Segment Start: GIVEN ENTRIES
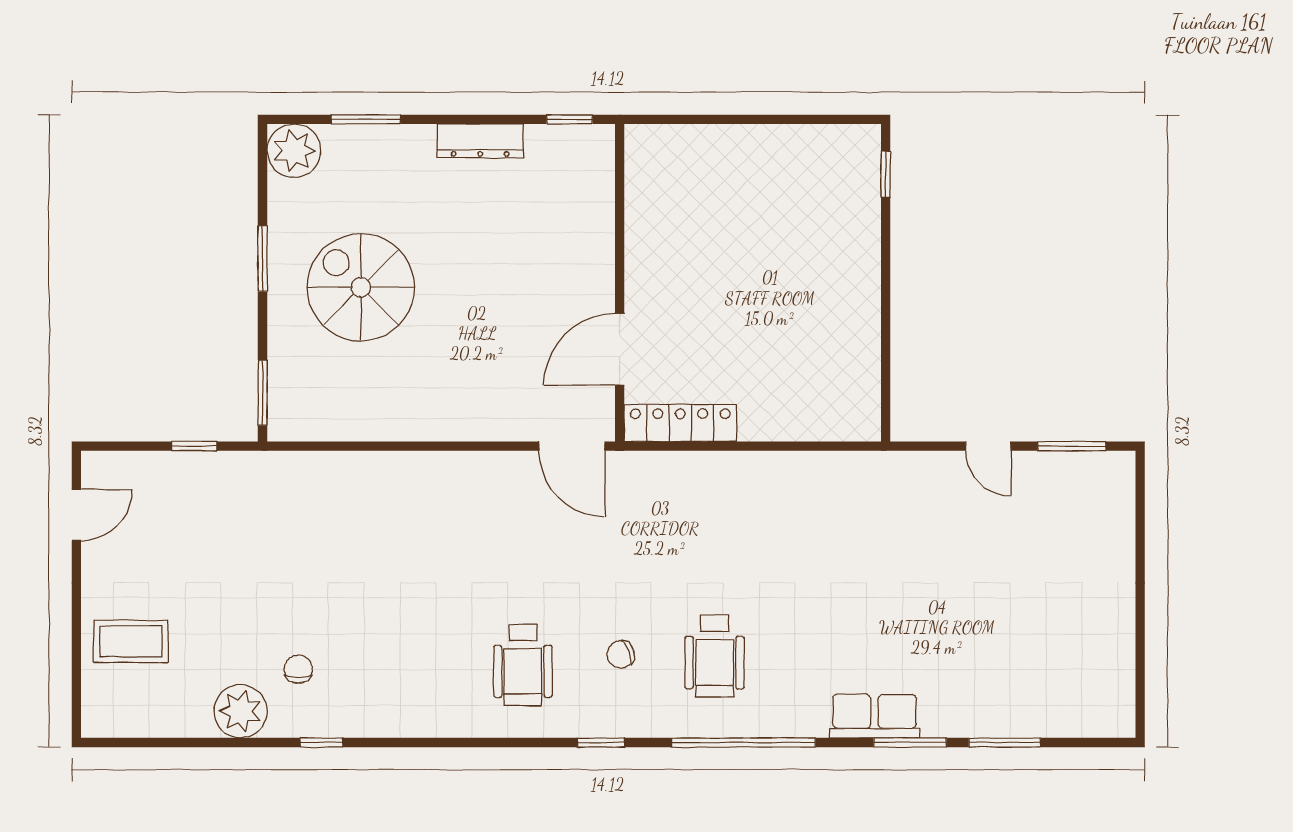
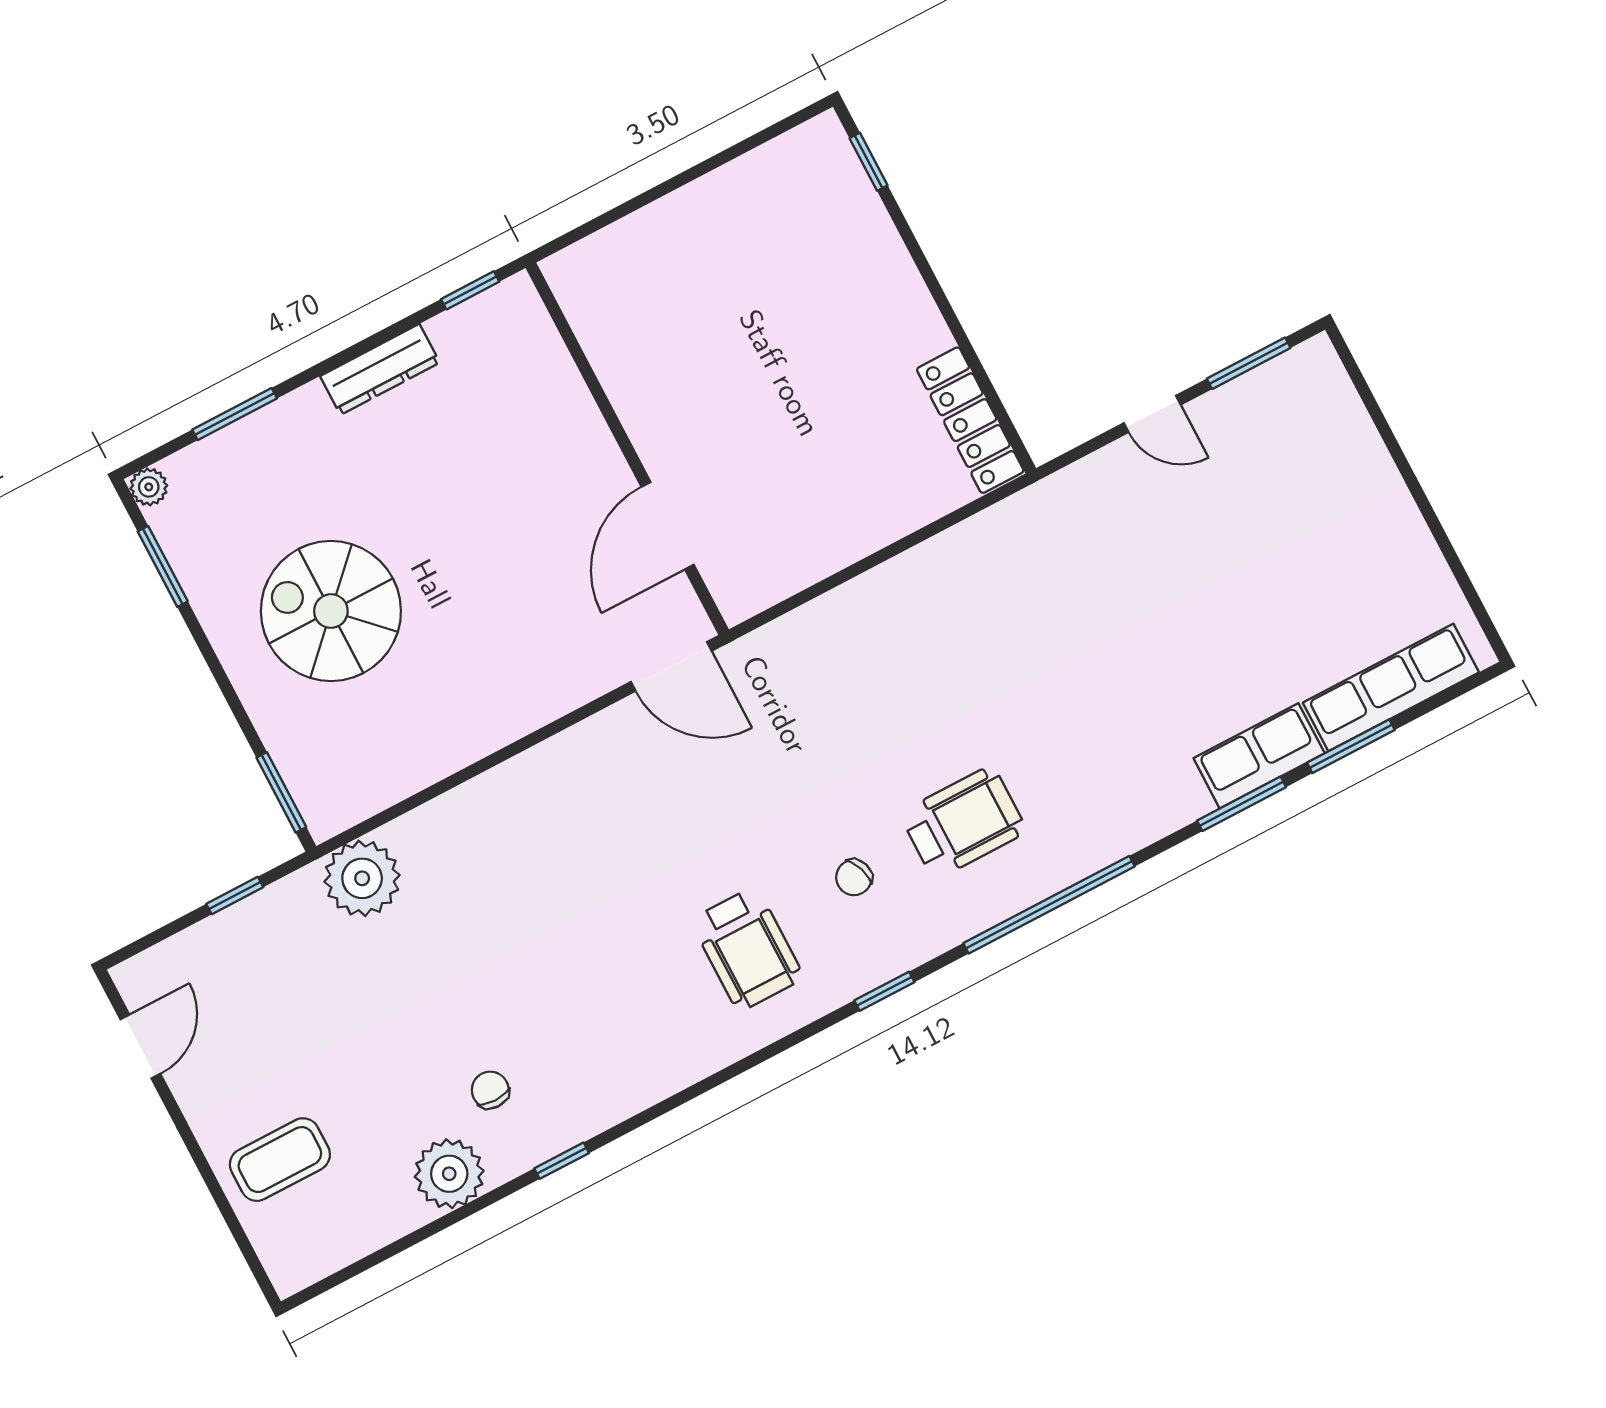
plant: (294, 151) -> (149, 487), width x0.53, depth x0.53
window: (263, 259) -> (163, 566), moved
locker: (680, 423) -> (970, 420), moved, turned -90
plant: (287, 480) -> (362, 878), added
wheelchair: (715, 656) -> (963, 822), turned -90
row of seats: (875, 716) -> (1259, 756), moved
row of seats: (1053, 717) -> (1391, 688), added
Segment End: GIVEN ENTRIES
PROBLEM DESCRIPTION>
Write out the data precisely as given, excluding the pictures.

SOLUTION FOR THIS EXERCISE>
plant: (294, 151) -> (149, 487), width x0.53, depth x0.53
window: (263, 259) -> (163, 566), moved
locker: (680, 423) -> (970, 420), moved, turned -90
plant: (287, 480) -> (362, 878), added
wheelchair: (715, 656) -> (963, 822), turned -90
row of seats: (875, 716) -> (1259, 756), moved
row of seats: (1053, 717) -> (1391, 688), added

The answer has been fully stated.